ABOUT THIS TASK: Give back exactly the lines from the one holding "(371, 254) = (437, 244): none -> green candle" to the last line of the entries, both included, and nothing more.

Entries taken from a collection
=== Section Start ===

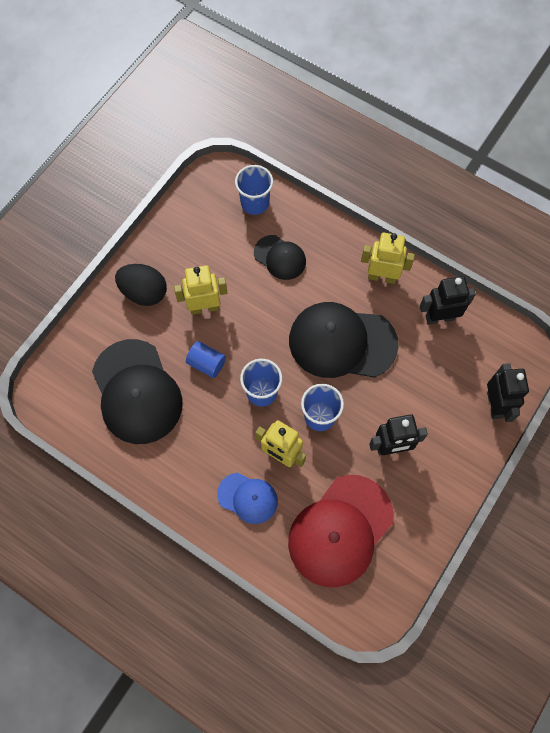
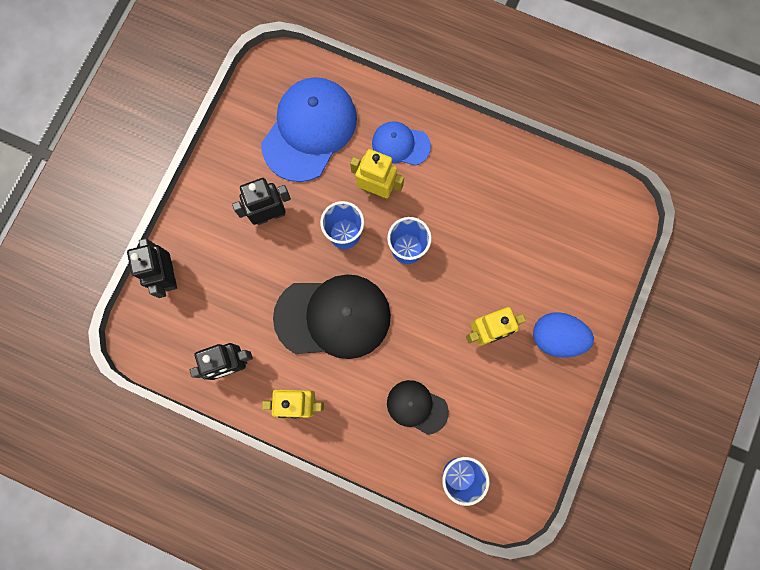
camera: 170 degrees right, 10 degrees up
(136, 392) = (533, 227): black cap -> none
(144, 292) = (556, 337): black egg -> blue egg
(206, 363) = (469, 268): blue cylinder -> none
(340, 530) = (309, 130): red cap -> blue cap

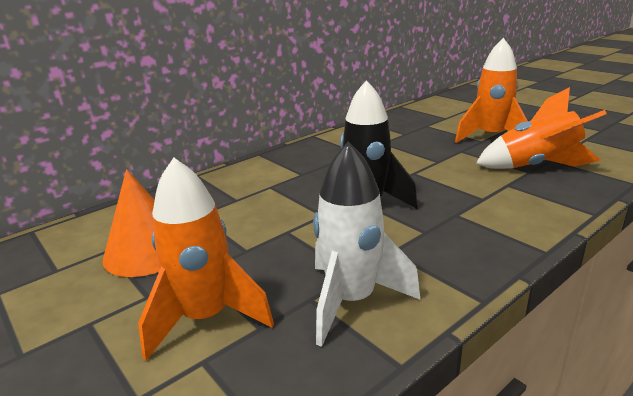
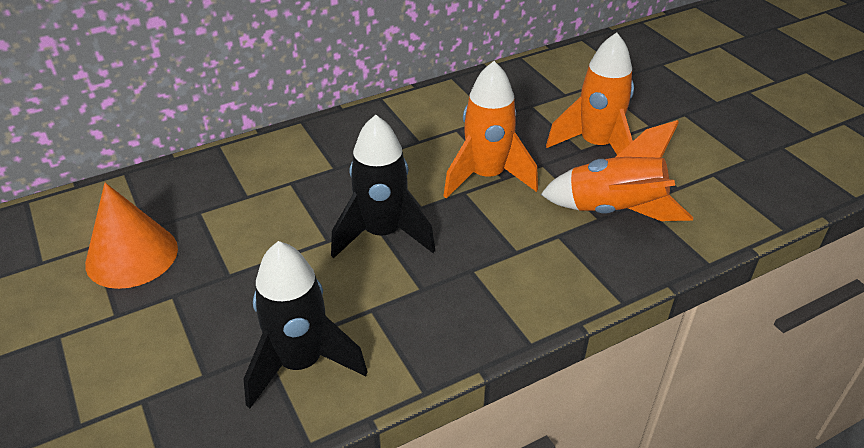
camera: 10 degrees right, 15 degrees up
(206, 318) = (161, 354): orange rocket -> orange rocket (487, 177)
(352, 301) = (301, 363): white rocket -> black rocket

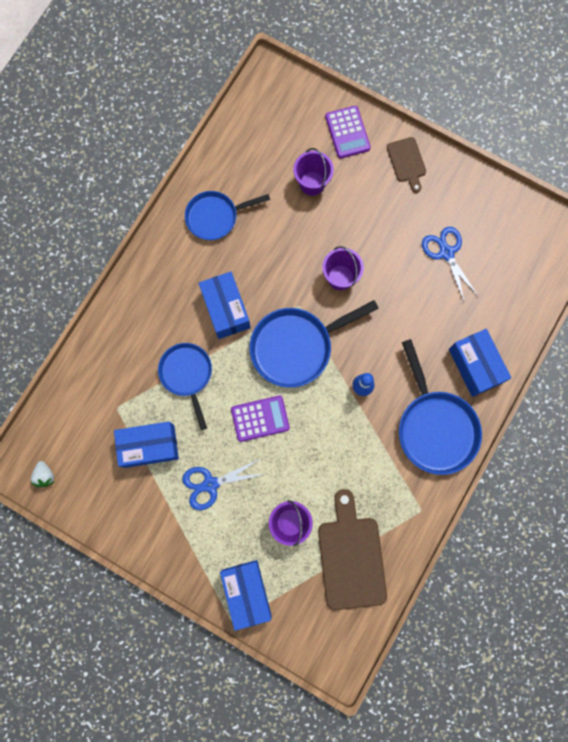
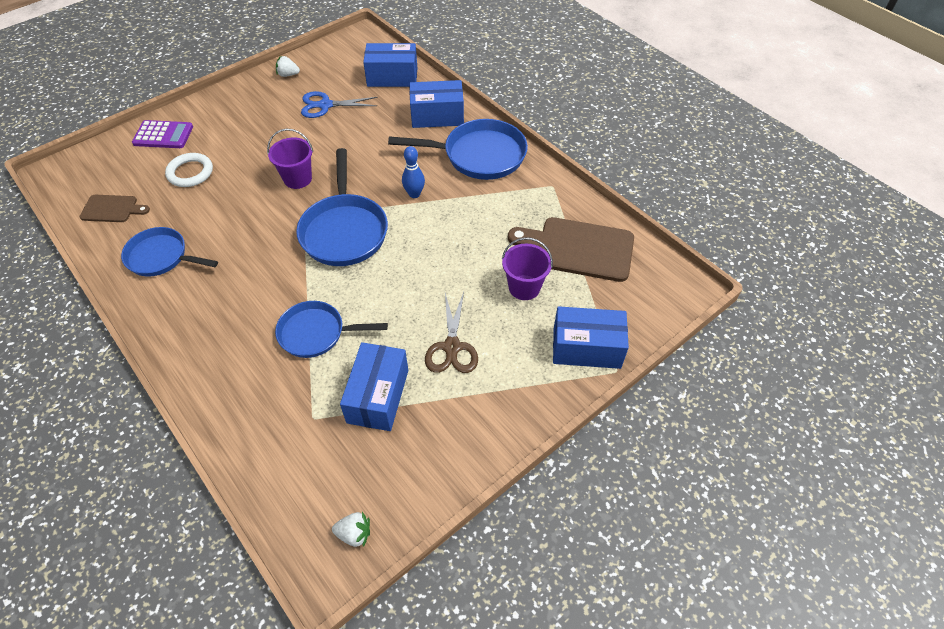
camera: 70 degrees left, 25 degrees down
(210, 484) = (452, 347): blue scissors -> brown scissors
(215, 217) = (161, 257): blue pan -> blue pan turned 105 degrees clockwise
(226, 309) = (267, 277): blue box -> blue box (392, 77)
(260, 418) = (402, 281): purple calculator -> none
(312, 183) = (190, 172): purple bucket -> white ring
(407, 162) = (225, 106): brown cutting board -> brown cutting board (112, 209)
(476, 195) = (288, 75): none -> white strawberry

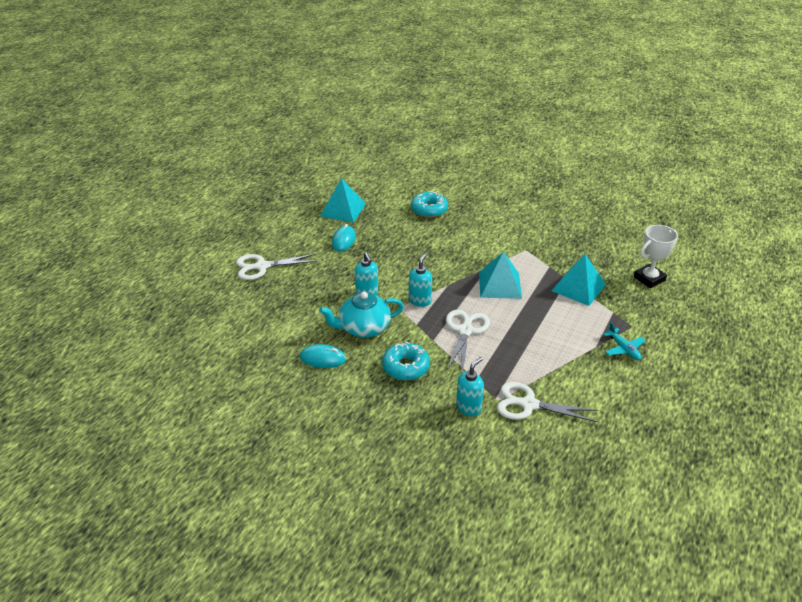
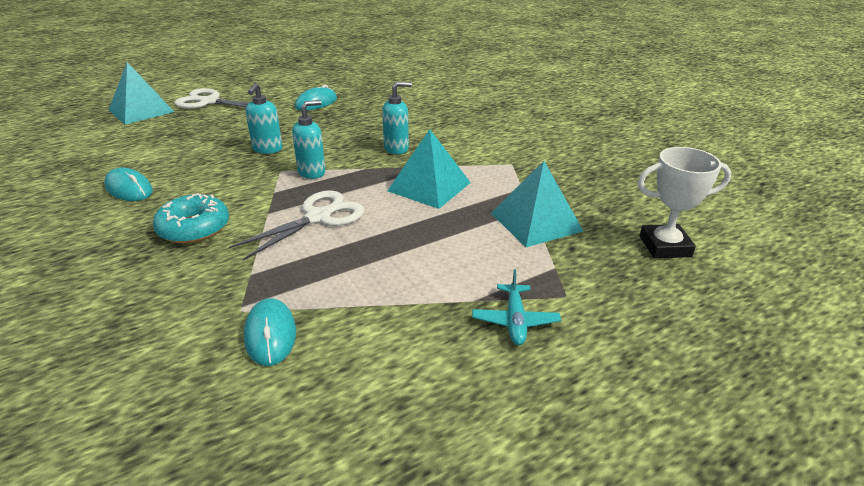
camera: 30 degrees right, 5 degrees down
(343, 209) = (353, 82): turquoise pyramid -> turquoise pyramid (141, 111)
(363, 328) = (213, 177): turquoise teapot -> none
(429, 210) = (443, 102): turquoise donut -> none
(468, 408) = (190, 303): turquoise soap dispenser -> turquoise soap dispenser (396, 149)
(528, 404) = (270, 334): white scissors -> turquoise mouse

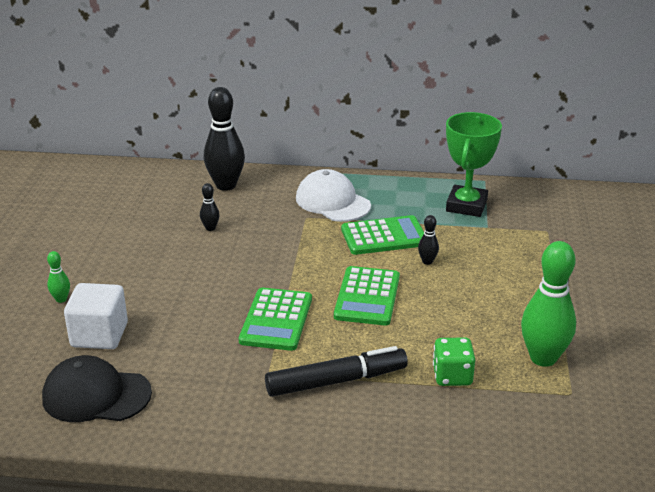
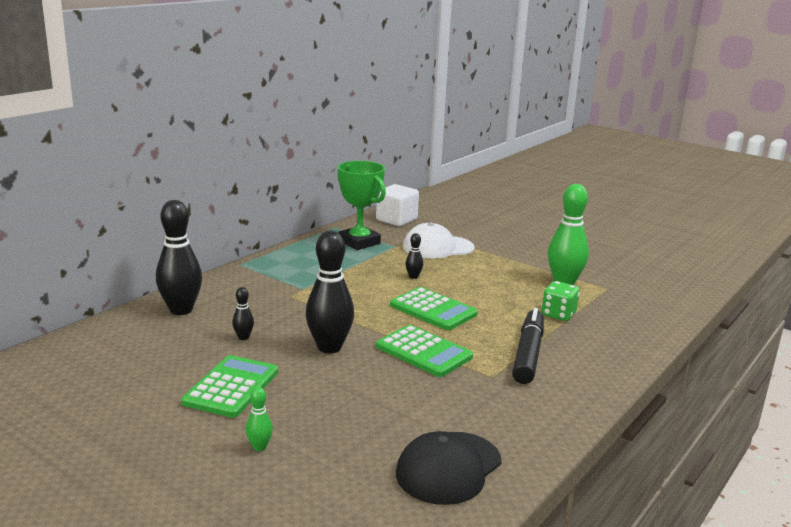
camera: 60 degrees left, 10 degrees down
(99, 335) = (351, 441): white cube -> white cube (396, 220)
(234, 271) = (329, 347): none -> black bowling pin
(332, 202) = (282, 279): white cap -> white cap (437, 247)
(384, 236) = (360, 279): green calculator -> green calculator (231, 387)

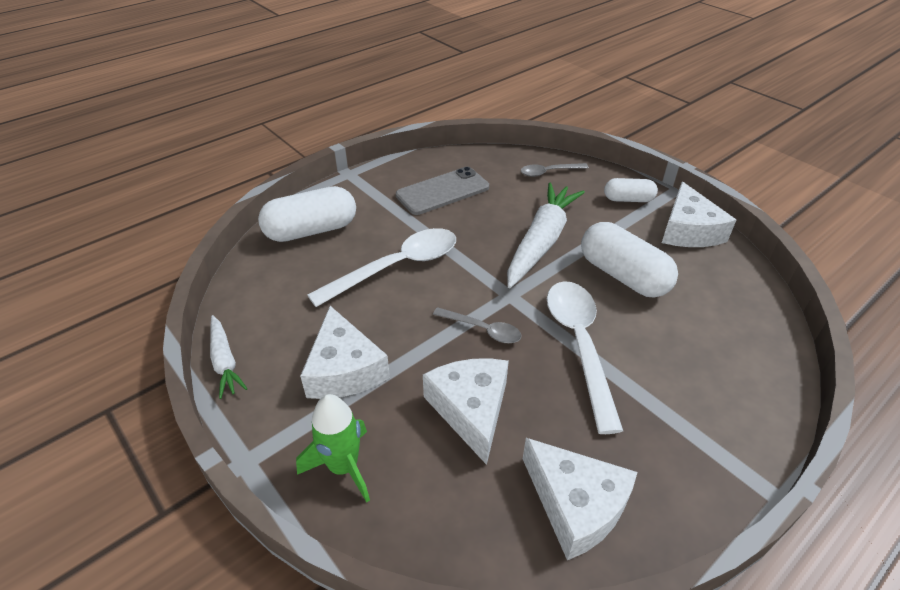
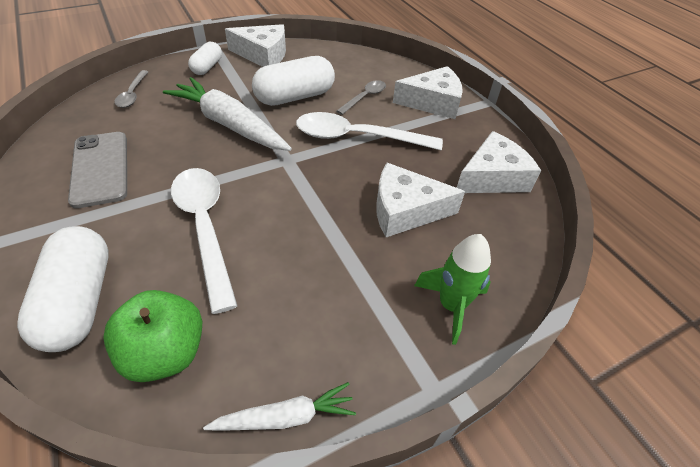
camera: 80 degrees left, 5 degrees up
(274, 284) = (165, 352): none -> green apple
(344, 369) = (336, 292): white cheese -> white cheese (433, 102)
(483, 330) = (321, 184): grey spoon -> grey spoon (365, 97)

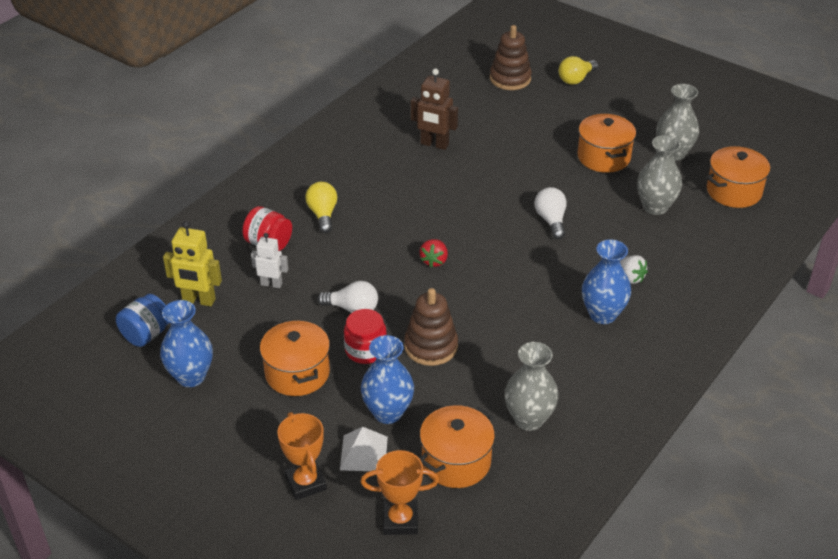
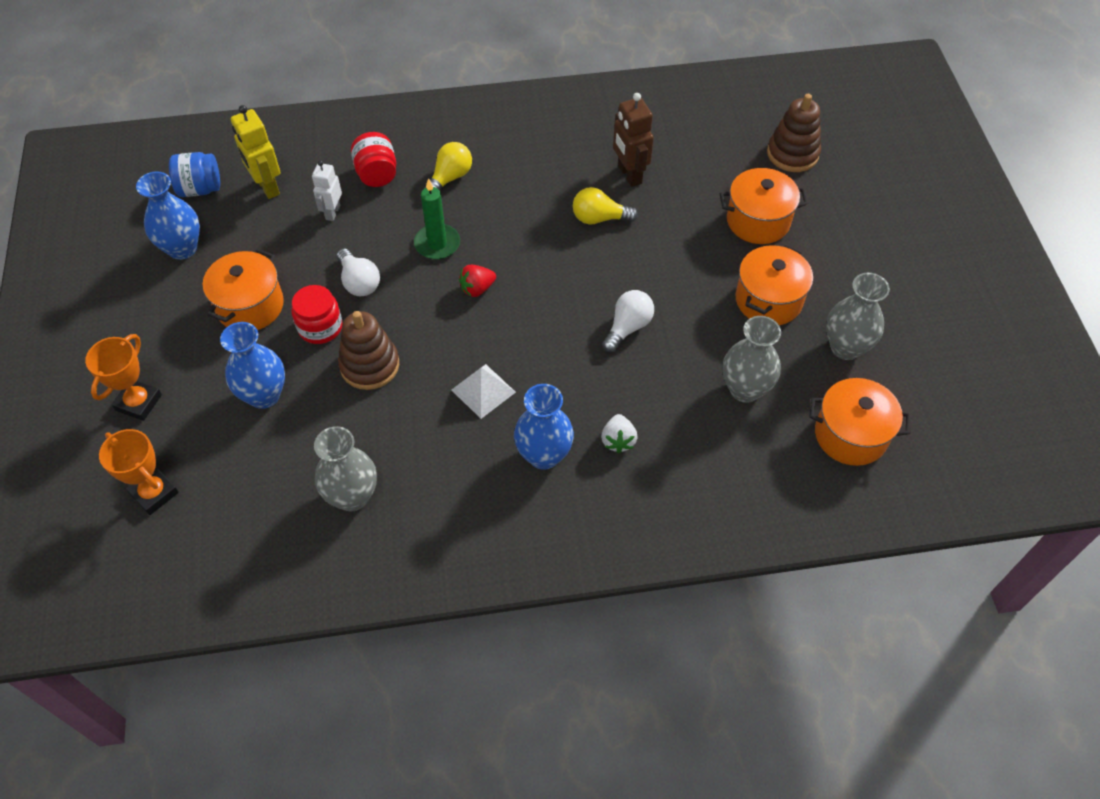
camera: 45 degrees right, 15 degrees up
(271, 284) = (332, 212): white robot -> white robot turned 135 degrees counterclockwise
(364, 453) = (204, 414): white pyramid -> white pyramid (483, 391)
(371, 254) = (437, 244): none -> green candle
(456, 461) = (253, 482): orange pot -> orange pot (758, 221)
(576, 79) = (859, 197): yellow light bulb -> yellow light bulb (599, 218)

=== Section End ===

WRITTEN RESPONSE:
(371, 254) = (437, 244): none -> green candle
(456, 461) = (253, 482): orange pot -> orange pot (758, 221)
(576, 79) = (859, 197): yellow light bulb -> yellow light bulb (599, 218)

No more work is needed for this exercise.